▶ **Task to complete**
Please make sure what you return matches the listing below exactly, minus its pictures.

▶ **Stored data**

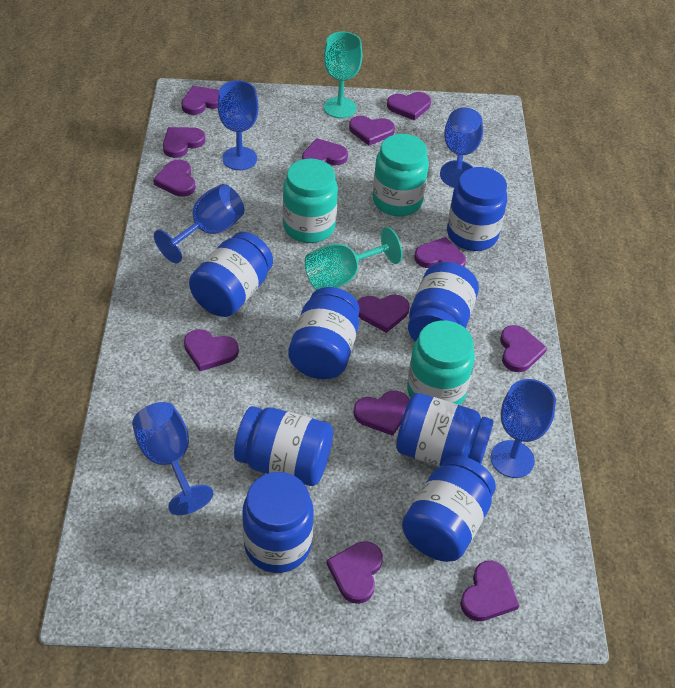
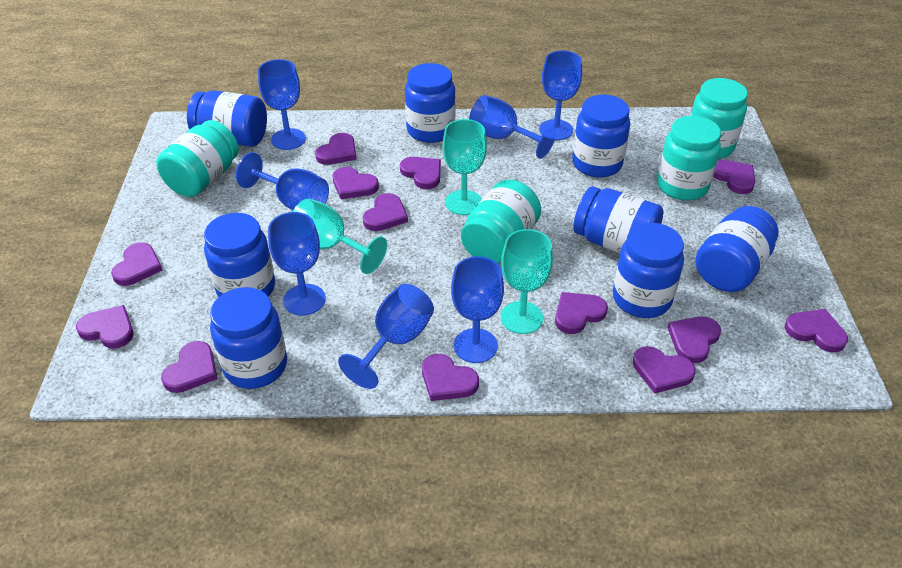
blue goblet: 5 -> 7
turquoise goblet: 2 -> 3
turquoise jar: 3 -> 4

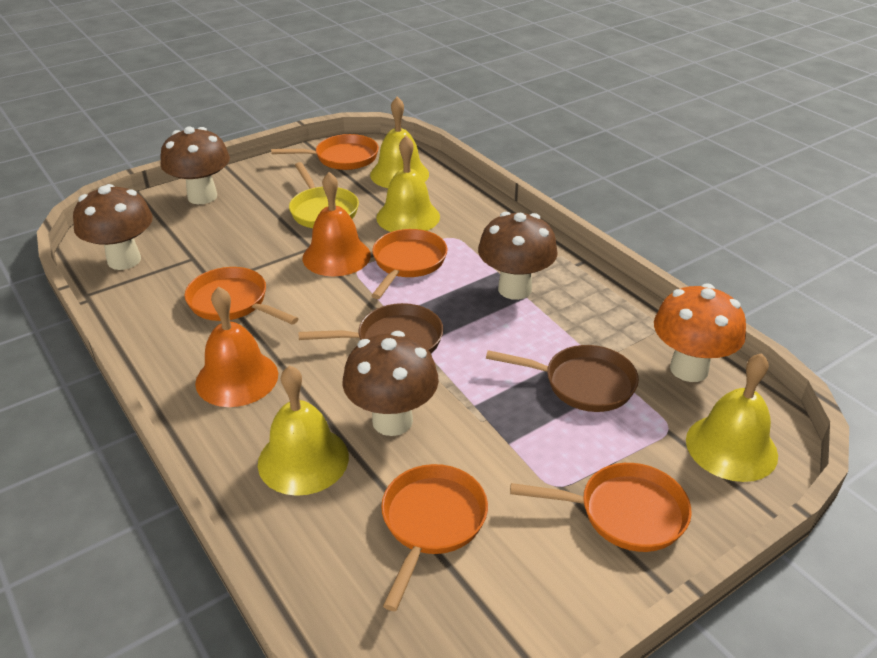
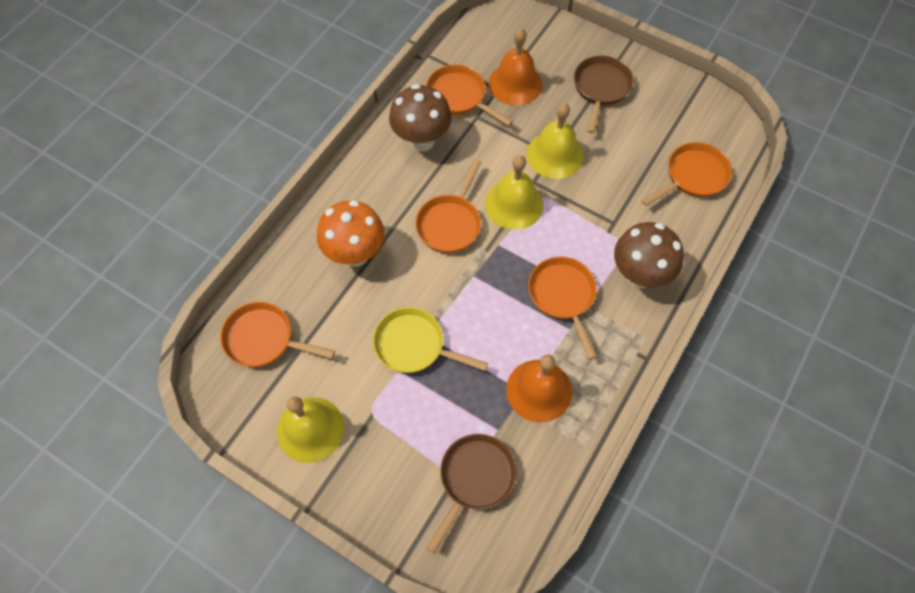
brown mushroom: 4 -> 2
yellow bell: 4 -> 3

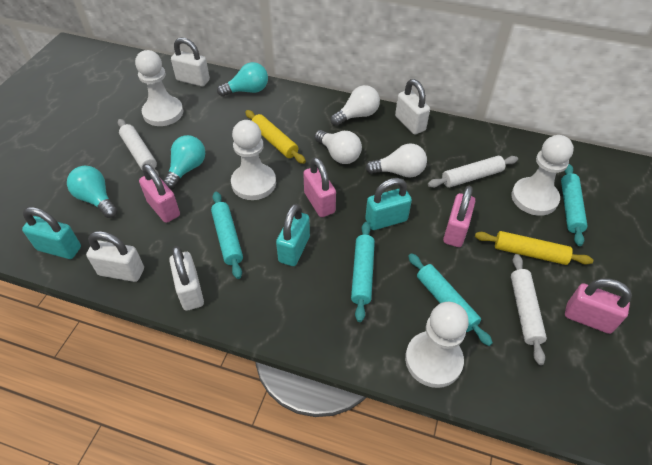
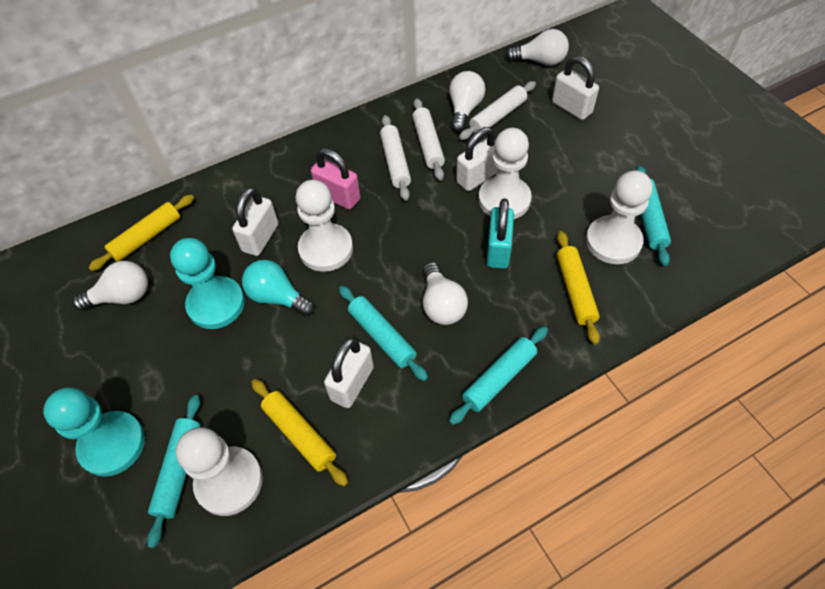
pink padlock: 4 -> 1
turquoise light bulb: 3 -> 1
turquoise padlock: 3 -> 1
turquoise pawn: 0 -> 2
white light bulb: 3 -> 4
yellow rolling pin: 2 -> 3

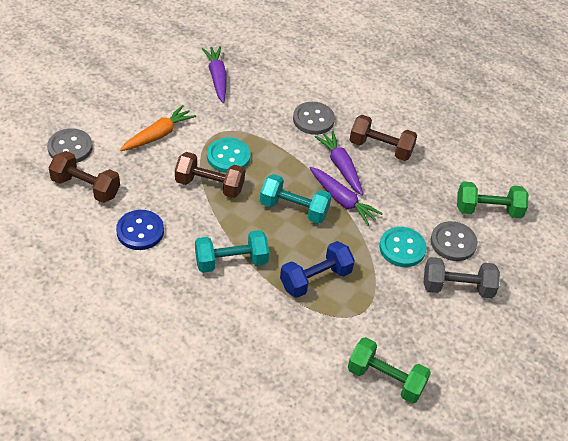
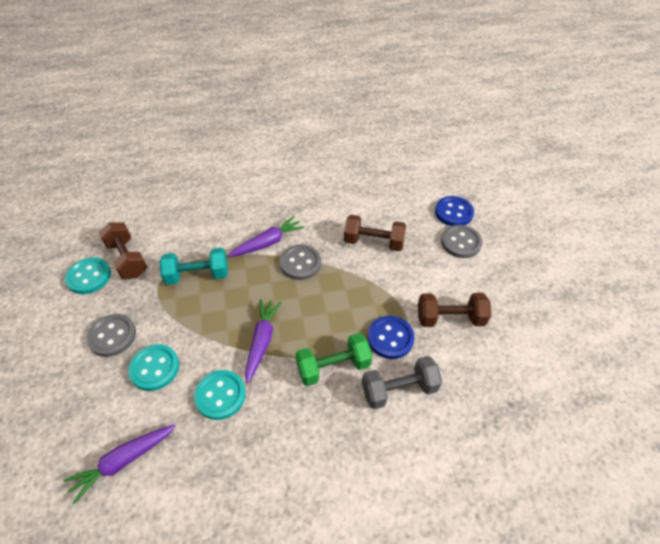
blue button: 1 -> 2
blue dumbbell: 1 -> 0
green dumbbell: 2 -> 1
orange carrot: 1 -> 0
turquoise button: 2 -> 3
turquoise dumbbell: 2 -> 1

▶ **Worked solution**
blue goblet: 5 -> 7
turquoise goblet: 2 -> 3
turquoise jar: 3 -> 4

brown mushroom: 4 -> 2
yellow bell: 4 -> 3

pink padlock: 4 -> 1
turquoise light bulb: 3 -> 1
turquoise padlock: 3 -> 1
turquoise pawn: 0 -> 2
white light bulb: 3 -> 4
yellow rolling pin: 2 -> 3

blue button: 1 -> 2
blue dumbbell: 1 -> 0
green dumbbell: 2 -> 1
orange carrot: 1 -> 0
turquoise button: 2 -> 3
turquoise dumbbell: 2 -> 1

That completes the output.